= What you need to do =
Look through the lines below, find those with the word "degrees", and copy them.

Material for this exercise Start Marker

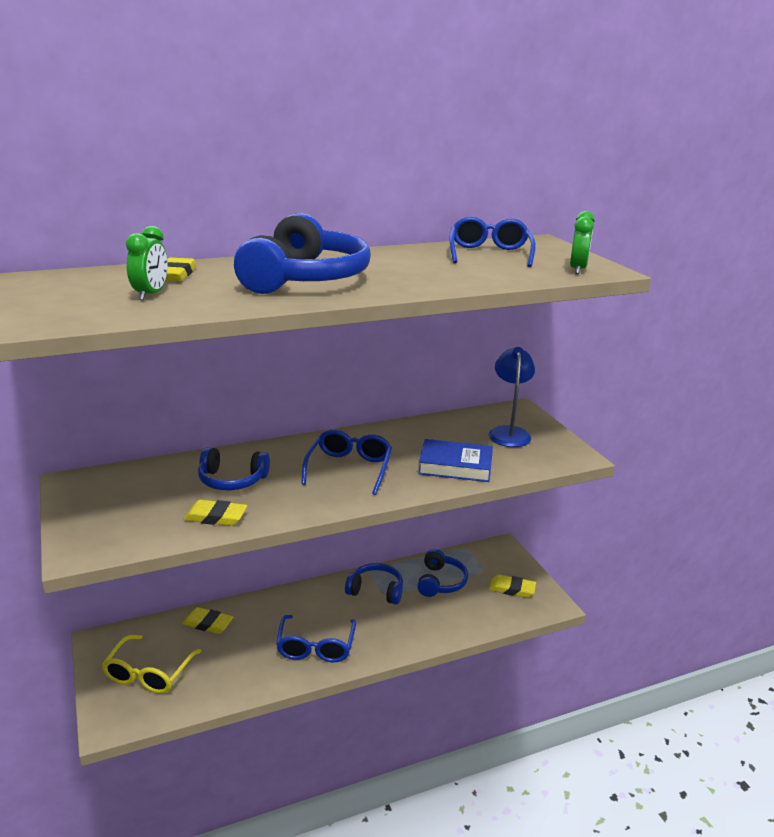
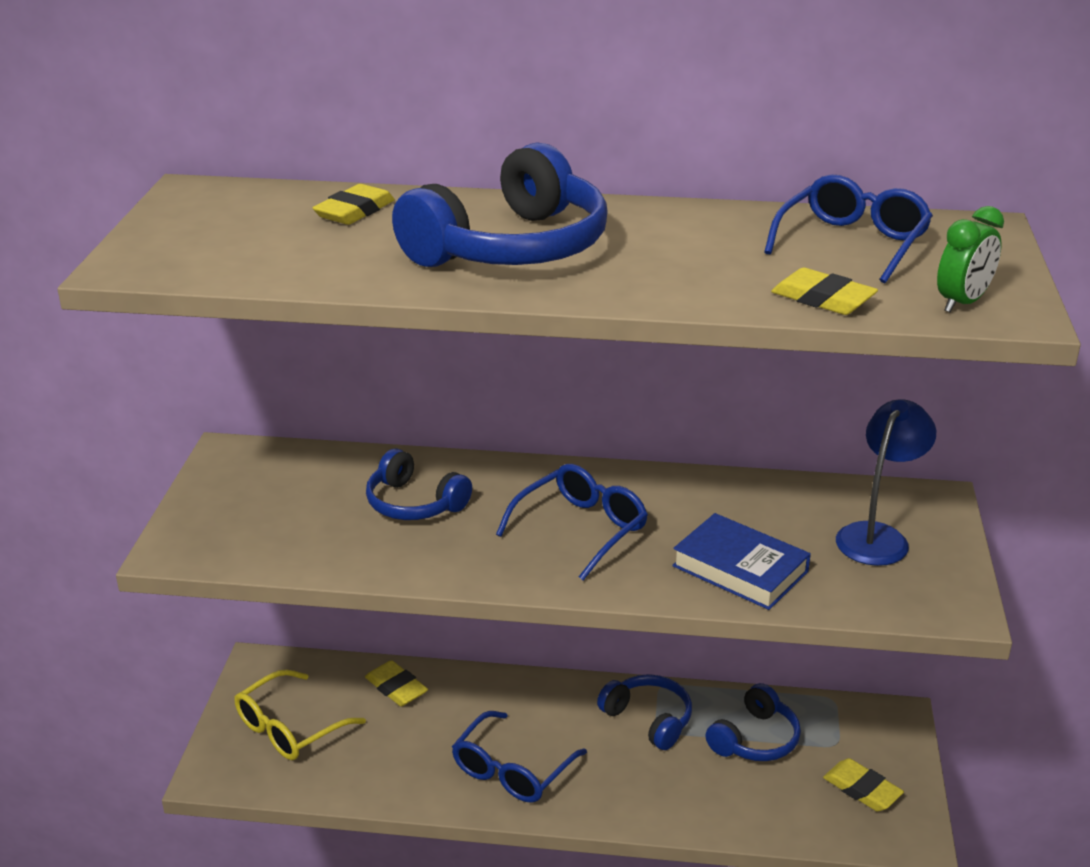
camera: 30 degrees right, 5 degrees up
green clock [126,226,168,300] -> none
yellow eraser [183,500,248,526] -> yellow eraser moved to [771,268,878,315]

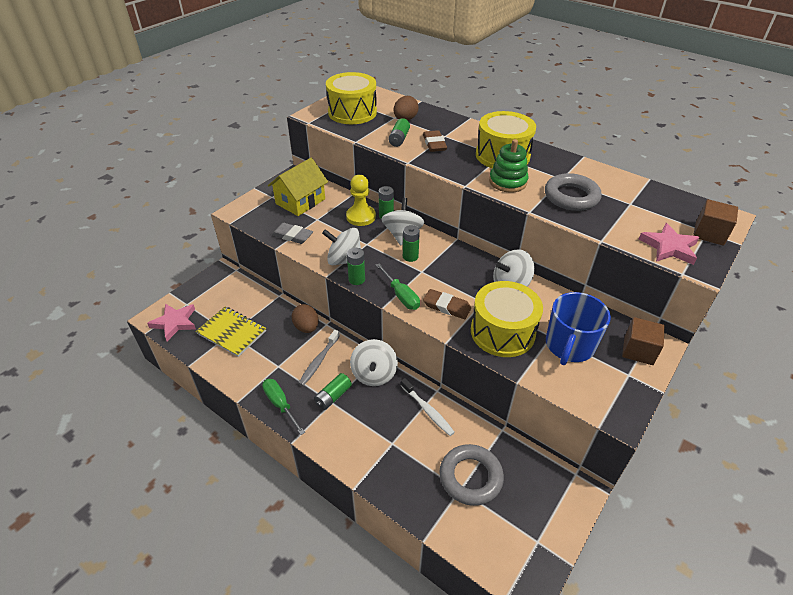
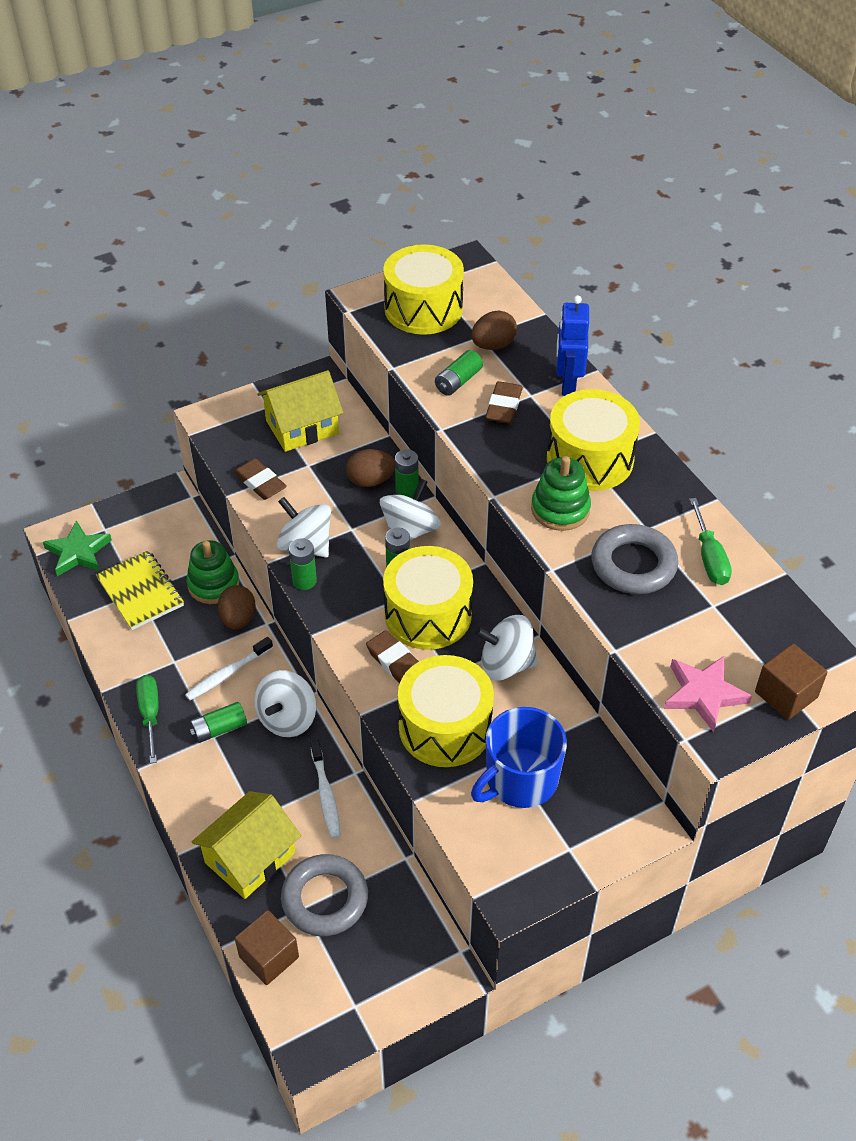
camera: 25 degrees right, 5 degrees up
pink star [147,304,196,341] -> green star [43,520,112,576]
grey eraser [272,223,313,244] -> brown eraser [233,458,287,500]
grey toothbrush [298,330,340,386] -> white toothbrush [185,637,273,701]
yellow pawn [346,175,376,226] -> brown egg [346,449,395,487]
green screwdriver [376,264,420,310] -> green screwdriver moved to [689,498,732,585]
brown cube [622,317,665,365] -> brown cube moved to [235,910,299,985]
none -> green stacking toy [186,540,239,604]
none -> yellow house [192,791,301,899]
none -> yellow drum [383,546,473,650]
none -> blue robot [556,295,589,396]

Material for this exercise End Marker

= Expected output =
camera: 30 degrees right, 5 degrees up
camera: 25 degrees right, 5 degrees up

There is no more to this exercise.